What the exercise asks -> Starting at the line with "red 1x1 plate [576,278,625,326]", set down each line of the entries below through the last one, exactly as it stands.
+---+
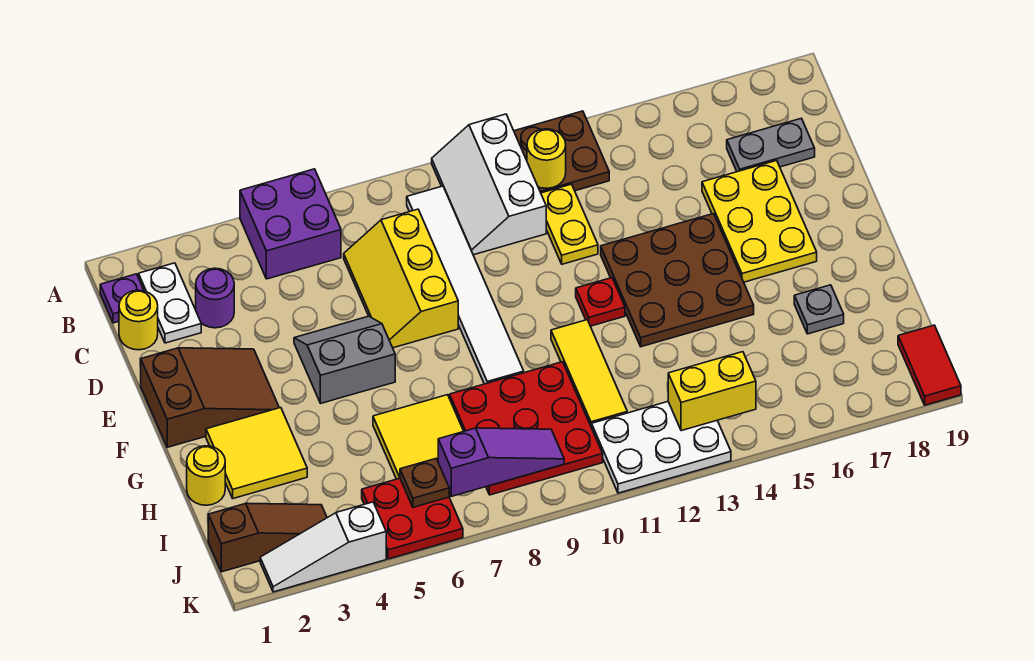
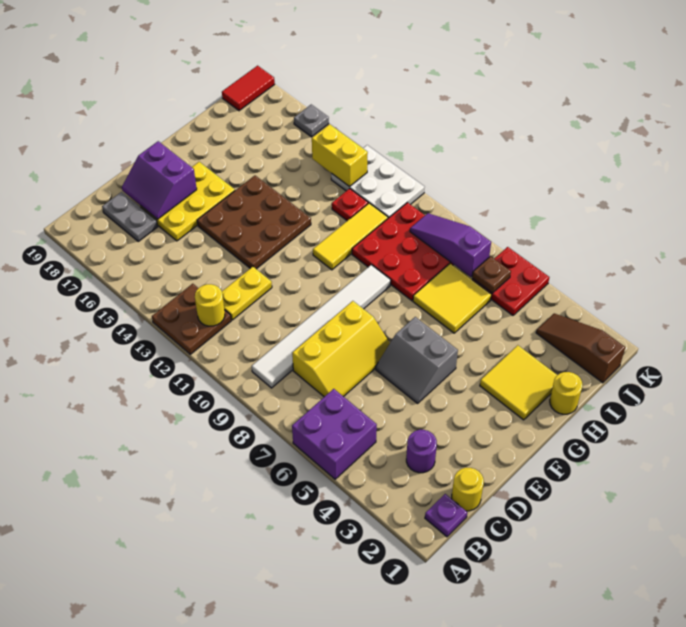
white 2x3 slope [432,114,546,255] -> none
white 1x2 plate [139,263,201,343] -> none
none -> purple 2x2 slope [122,141,197,219]
brown 2x3 slope [141,348,279,447] -> none
red 1x1 plate [576,278,625,326] -> red 1x1 plate moved to [332,189,368,221]
grey 1x1 plate [794,285,844,334] -> grey 1x1 plate moved to [294,105,329,137]
white 1x3 slope [260,502,386,592] -> none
+---+
Finished exercise ->
red 1x1 plate [576,278,625,326] -> red 1x1 plate moved to [332,189,368,221]
grey 1x1 plate [794,285,844,334] -> grey 1x1 plate moved to [294,105,329,137]
white 1x3 slope [260,502,386,592] -> none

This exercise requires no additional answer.